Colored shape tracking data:

--- START ---

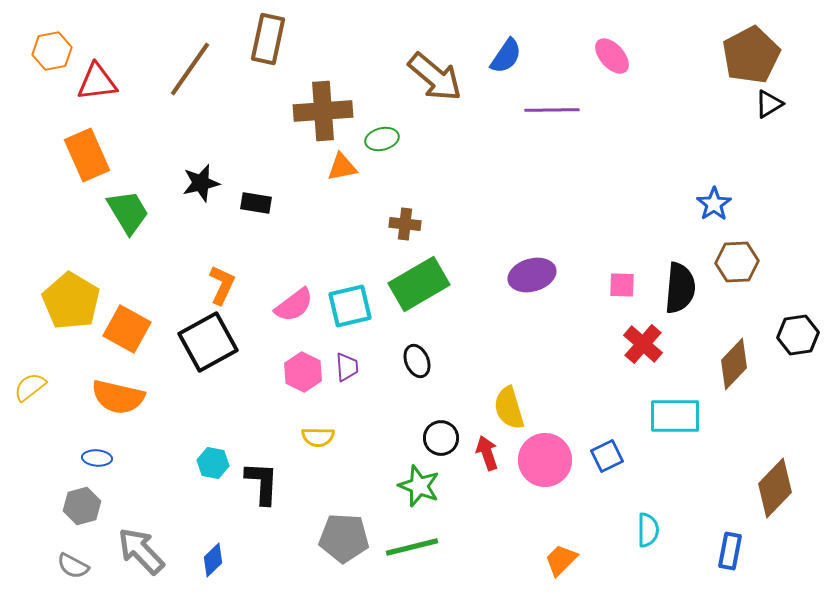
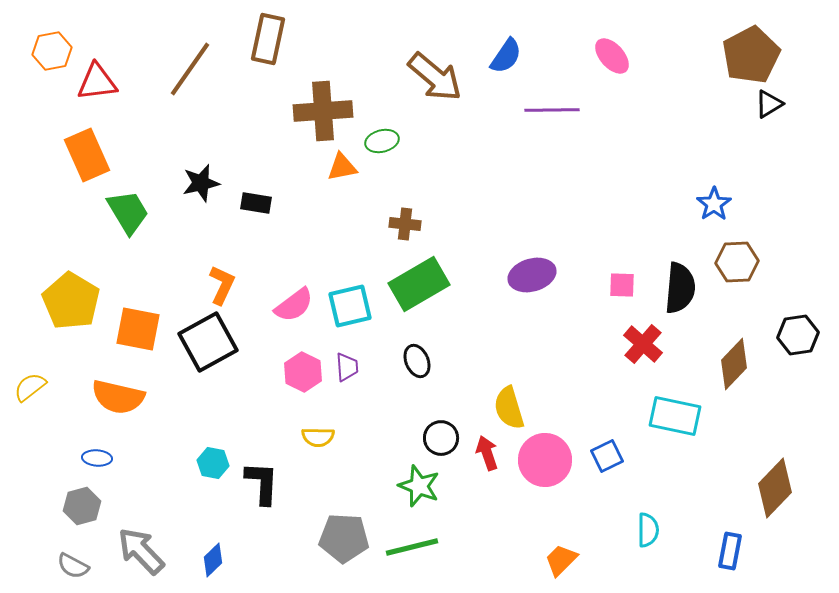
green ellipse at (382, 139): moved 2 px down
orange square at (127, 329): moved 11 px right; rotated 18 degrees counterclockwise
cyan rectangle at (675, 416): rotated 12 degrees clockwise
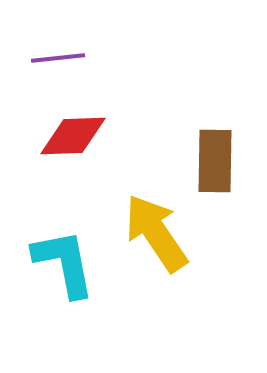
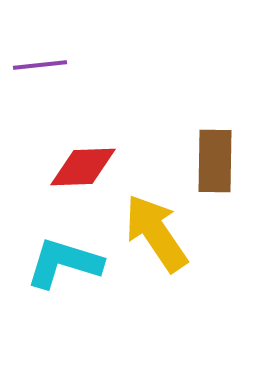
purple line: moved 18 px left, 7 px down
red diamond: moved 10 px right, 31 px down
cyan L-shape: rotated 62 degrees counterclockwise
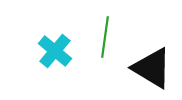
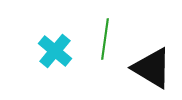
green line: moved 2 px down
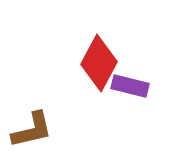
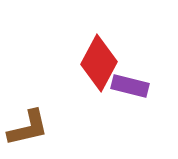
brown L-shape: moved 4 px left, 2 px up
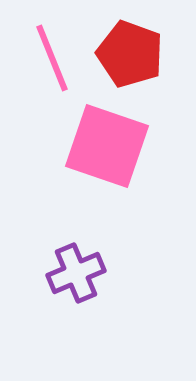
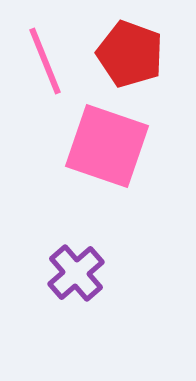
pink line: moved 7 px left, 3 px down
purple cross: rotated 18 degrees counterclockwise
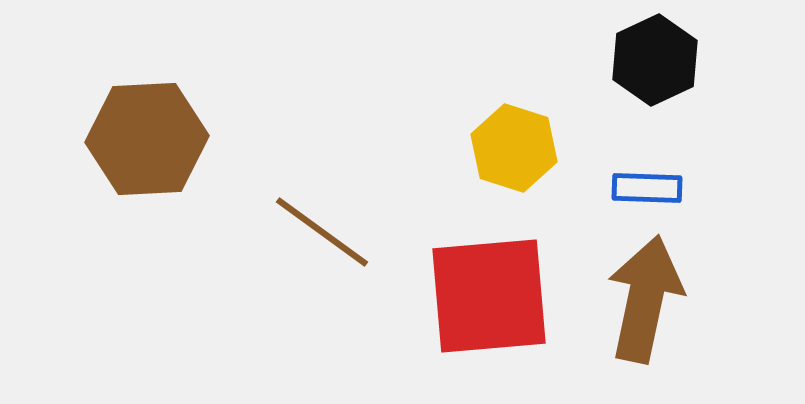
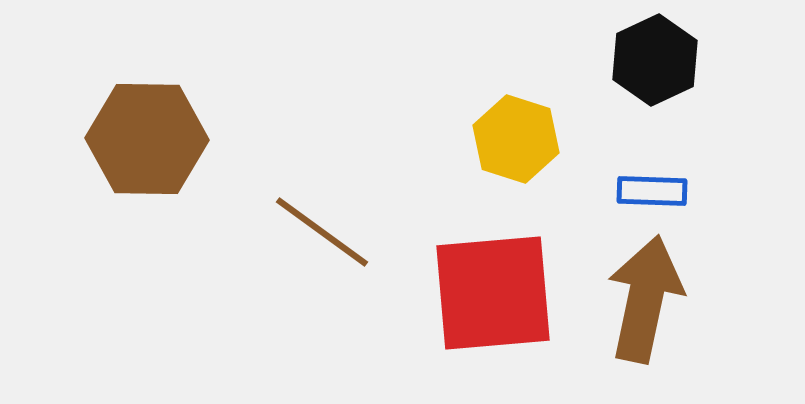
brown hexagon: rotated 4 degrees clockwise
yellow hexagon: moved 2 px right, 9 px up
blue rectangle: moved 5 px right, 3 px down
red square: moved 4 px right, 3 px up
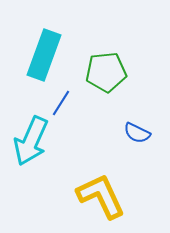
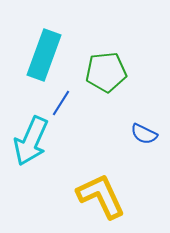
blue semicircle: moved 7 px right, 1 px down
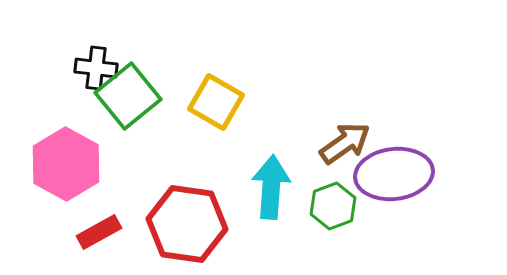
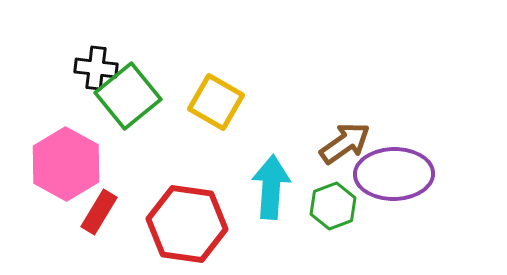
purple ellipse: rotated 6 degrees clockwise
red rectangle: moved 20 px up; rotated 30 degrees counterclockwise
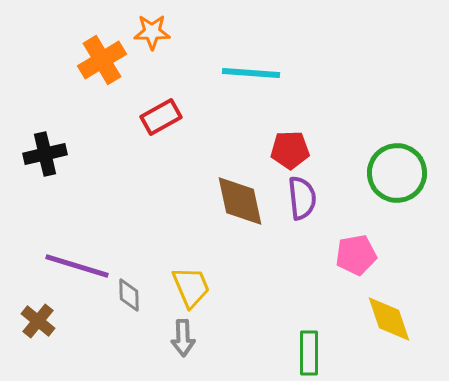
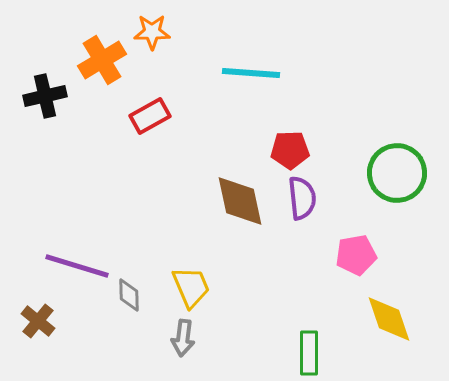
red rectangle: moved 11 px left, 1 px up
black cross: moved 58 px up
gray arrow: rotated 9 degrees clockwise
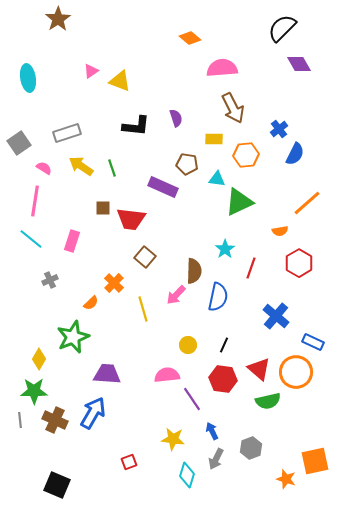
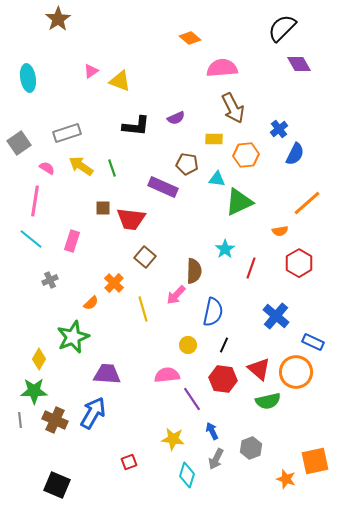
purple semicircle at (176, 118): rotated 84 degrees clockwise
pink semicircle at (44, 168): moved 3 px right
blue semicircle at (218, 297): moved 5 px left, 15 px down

--- END ---

Directions: Nothing but the lines from the line containing "purple cross: rotated" through the end of the records belongs in the answer, written out exactly, both ends included, without pictures.

Solution to the exercise:
purple cross: rotated 18 degrees counterclockwise
brown hexagon: rotated 4 degrees clockwise
yellow hexagon: moved 2 px right, 9 px up
blue rectangle: moved 5 px right, 3 px down
red square: moved 4 px right, 3 px up
blue semicircle: moved 7 px right, 1 px down
purple ellipse: rotated 6 degrees clockwise
red rectangle: moved 20 px up; rotated 30 degrees counterclockwise
red rectangle: moved 11 px left, 1 px up
black cross: moved 58 px up
gray arrow: rotated 9 degrees clockwise
purple semicircle at (176, 118): rotated 84 degrees clockwise
pink semicircle at (44, 168): moved 3 px right
blue semicircle at (218, 297): moved 5 px left, 15 px down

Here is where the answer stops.